DESCRIPTION OF THE TASK — A single number is expected: the count of lines below where the word "RESET" occurs.

EXERCISE MATERIALS —
········
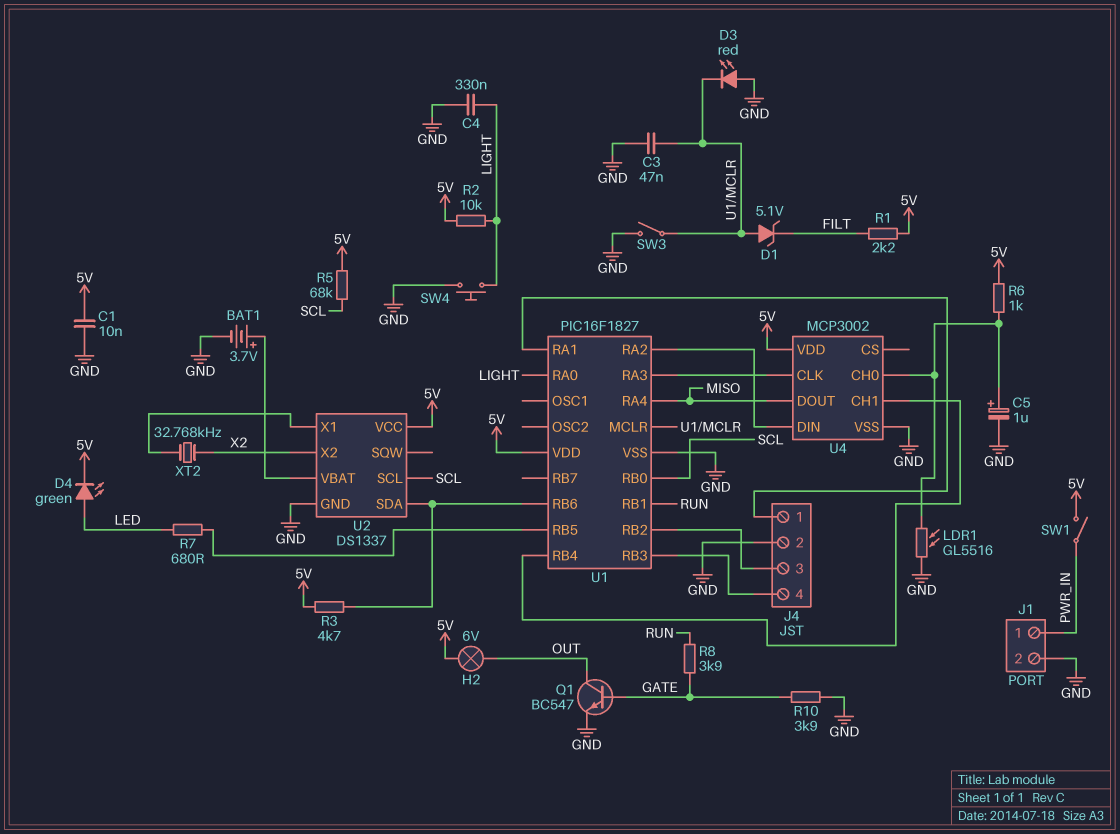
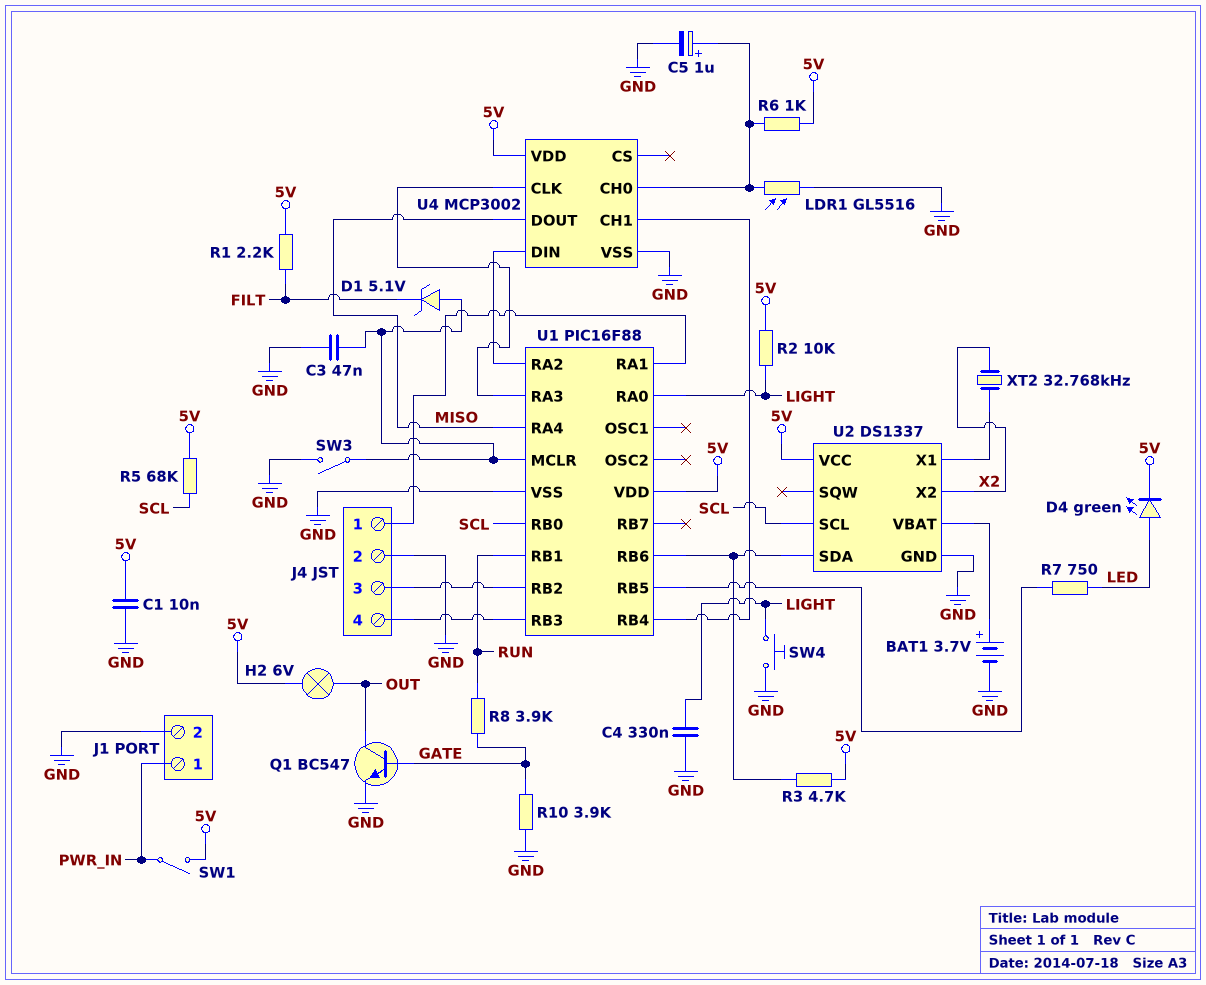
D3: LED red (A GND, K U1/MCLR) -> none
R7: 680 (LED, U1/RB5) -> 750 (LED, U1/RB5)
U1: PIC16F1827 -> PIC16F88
········
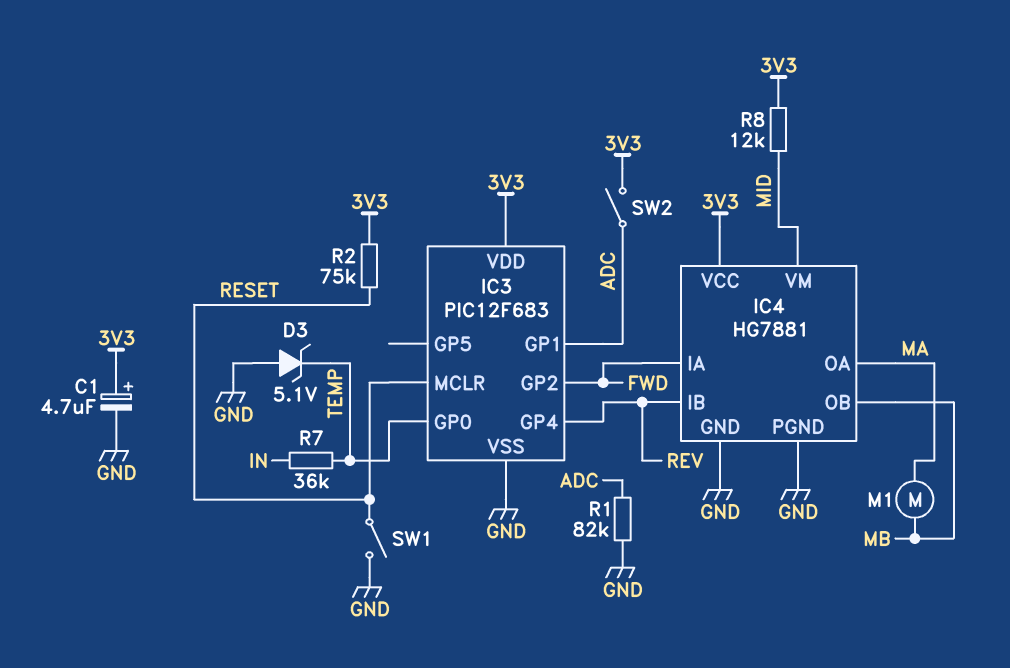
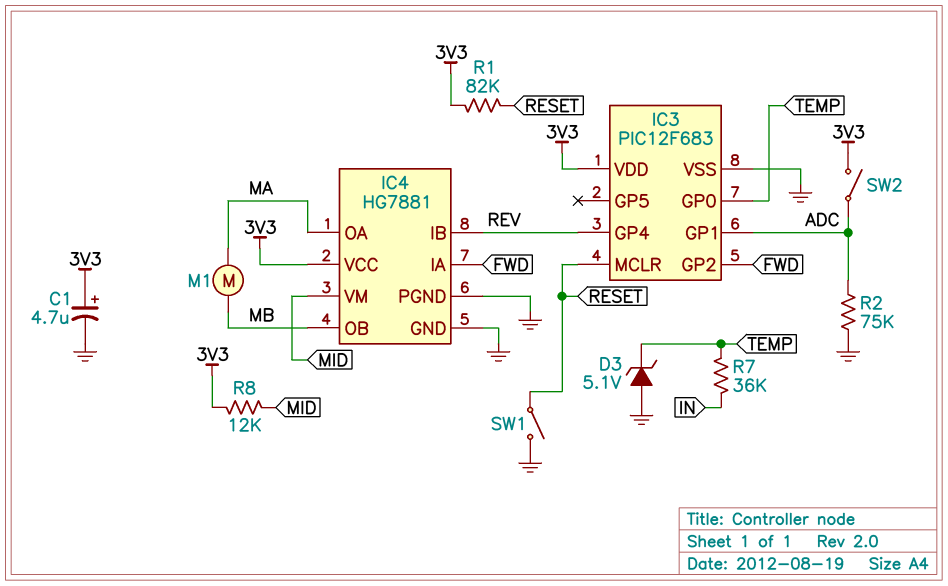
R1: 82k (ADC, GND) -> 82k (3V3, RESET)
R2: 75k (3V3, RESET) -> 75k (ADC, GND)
········
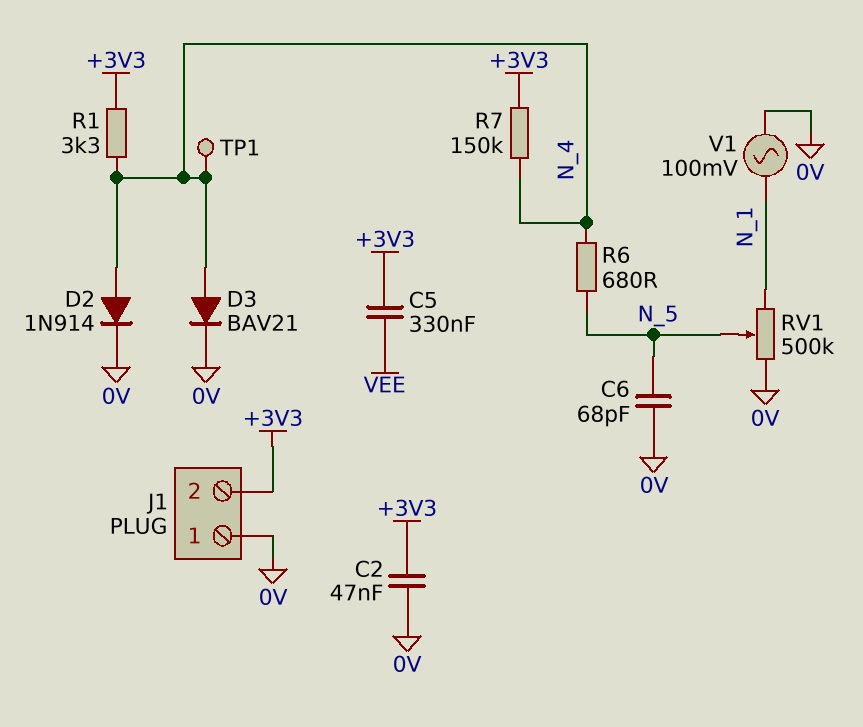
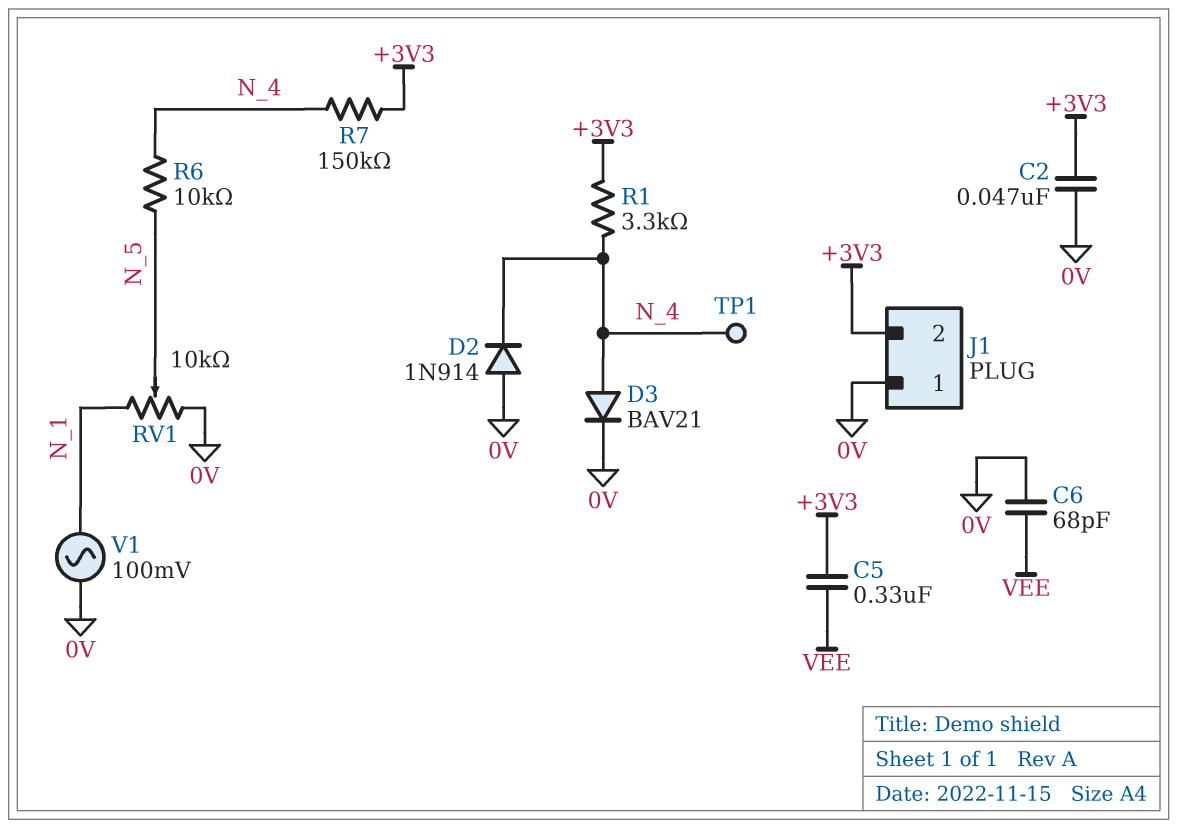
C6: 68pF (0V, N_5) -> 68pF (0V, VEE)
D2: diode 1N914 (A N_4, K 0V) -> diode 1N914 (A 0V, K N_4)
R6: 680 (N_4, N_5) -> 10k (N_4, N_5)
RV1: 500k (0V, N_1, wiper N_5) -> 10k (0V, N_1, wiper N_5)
········
ANSWER TO THE PROBLEM — 2